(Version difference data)
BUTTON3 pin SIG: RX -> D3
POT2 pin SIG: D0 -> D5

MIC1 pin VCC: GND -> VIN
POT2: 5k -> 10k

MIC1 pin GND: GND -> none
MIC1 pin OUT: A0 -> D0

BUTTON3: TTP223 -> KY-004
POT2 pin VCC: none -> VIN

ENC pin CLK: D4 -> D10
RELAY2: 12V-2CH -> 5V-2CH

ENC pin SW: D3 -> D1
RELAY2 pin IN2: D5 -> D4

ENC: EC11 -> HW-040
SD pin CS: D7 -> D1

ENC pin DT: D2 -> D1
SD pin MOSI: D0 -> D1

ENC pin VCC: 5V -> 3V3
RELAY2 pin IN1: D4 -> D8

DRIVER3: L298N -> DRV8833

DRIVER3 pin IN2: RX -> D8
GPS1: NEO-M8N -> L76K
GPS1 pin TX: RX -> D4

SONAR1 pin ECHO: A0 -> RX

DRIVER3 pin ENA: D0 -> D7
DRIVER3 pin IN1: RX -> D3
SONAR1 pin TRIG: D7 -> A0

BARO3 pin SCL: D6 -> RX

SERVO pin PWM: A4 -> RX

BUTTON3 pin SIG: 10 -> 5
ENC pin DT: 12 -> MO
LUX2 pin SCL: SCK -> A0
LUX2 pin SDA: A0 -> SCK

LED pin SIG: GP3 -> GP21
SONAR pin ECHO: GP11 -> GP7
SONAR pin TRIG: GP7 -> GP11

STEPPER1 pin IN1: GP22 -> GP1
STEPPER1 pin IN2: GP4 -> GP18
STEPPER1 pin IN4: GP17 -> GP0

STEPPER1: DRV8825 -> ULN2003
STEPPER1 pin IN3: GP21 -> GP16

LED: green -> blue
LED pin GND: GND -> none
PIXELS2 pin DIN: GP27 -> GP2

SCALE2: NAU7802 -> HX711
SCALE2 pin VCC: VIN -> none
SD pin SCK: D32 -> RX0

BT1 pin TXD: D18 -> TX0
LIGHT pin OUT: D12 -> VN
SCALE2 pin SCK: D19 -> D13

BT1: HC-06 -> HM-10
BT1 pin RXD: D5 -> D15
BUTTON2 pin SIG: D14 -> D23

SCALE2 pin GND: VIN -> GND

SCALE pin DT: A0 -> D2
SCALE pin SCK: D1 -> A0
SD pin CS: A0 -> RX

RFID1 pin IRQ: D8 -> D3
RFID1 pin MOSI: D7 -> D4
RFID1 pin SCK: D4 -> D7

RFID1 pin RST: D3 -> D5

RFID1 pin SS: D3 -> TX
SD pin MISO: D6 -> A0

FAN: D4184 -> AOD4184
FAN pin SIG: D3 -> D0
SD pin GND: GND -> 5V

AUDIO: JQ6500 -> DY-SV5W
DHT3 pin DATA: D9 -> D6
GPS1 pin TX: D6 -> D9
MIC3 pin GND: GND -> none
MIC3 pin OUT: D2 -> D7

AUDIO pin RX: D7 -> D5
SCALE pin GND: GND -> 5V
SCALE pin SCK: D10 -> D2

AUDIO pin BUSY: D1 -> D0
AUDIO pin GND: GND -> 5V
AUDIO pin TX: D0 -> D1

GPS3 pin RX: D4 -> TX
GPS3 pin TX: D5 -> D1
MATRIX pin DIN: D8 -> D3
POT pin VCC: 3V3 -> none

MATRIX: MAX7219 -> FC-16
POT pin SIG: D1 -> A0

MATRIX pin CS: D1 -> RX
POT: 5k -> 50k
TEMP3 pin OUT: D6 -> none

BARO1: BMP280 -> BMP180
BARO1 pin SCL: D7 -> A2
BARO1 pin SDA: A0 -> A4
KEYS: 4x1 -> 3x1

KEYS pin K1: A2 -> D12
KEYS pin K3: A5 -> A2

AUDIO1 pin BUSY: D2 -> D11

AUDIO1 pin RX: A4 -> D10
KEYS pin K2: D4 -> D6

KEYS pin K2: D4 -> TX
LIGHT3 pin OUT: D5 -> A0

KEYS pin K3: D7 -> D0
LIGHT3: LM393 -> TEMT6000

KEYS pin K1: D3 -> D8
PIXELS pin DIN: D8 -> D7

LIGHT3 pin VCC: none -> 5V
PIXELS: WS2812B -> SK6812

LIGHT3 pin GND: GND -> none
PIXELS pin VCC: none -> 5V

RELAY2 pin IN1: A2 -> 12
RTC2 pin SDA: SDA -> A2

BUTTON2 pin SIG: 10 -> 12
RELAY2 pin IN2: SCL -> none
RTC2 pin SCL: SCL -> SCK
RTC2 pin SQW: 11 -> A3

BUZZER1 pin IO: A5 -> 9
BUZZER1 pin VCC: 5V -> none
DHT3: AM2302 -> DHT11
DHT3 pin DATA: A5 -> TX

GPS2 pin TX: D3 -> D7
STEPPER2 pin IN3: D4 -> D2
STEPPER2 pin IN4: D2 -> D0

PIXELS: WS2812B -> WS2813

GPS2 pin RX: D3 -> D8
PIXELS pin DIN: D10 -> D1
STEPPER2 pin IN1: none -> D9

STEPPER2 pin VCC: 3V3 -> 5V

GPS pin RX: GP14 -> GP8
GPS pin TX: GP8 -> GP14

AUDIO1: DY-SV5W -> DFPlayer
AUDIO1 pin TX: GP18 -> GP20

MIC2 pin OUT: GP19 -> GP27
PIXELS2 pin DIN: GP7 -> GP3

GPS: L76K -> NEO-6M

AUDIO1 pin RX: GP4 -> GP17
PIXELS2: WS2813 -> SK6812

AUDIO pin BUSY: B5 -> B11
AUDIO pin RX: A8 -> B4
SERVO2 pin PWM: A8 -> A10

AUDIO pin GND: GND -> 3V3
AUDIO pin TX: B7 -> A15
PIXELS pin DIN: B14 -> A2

● Work task
The lines above from the one containing "STEPPER1 pin IN2: GP4 -> GP18" through the one containing "SCALE2 pin VCC: VIN -> none" are to be set down exactly, and no others.

● Answer for the task
STEPPER1 pin IN2: GP4 -> GP18
STEPPER1 pin IN4: GP17 -> GP0

STEPPER1: DRV8825 -> ULN2003
STEPPER1 pin IN3: GP21 -> GP16

LED: green -> blue
LED pin GND: GND -> none
PIXELS2 pin DIN: GP27 -> GP2

SCALE2: NAU7802 -> HX711
SCALE2 pin VCC: VIN -> none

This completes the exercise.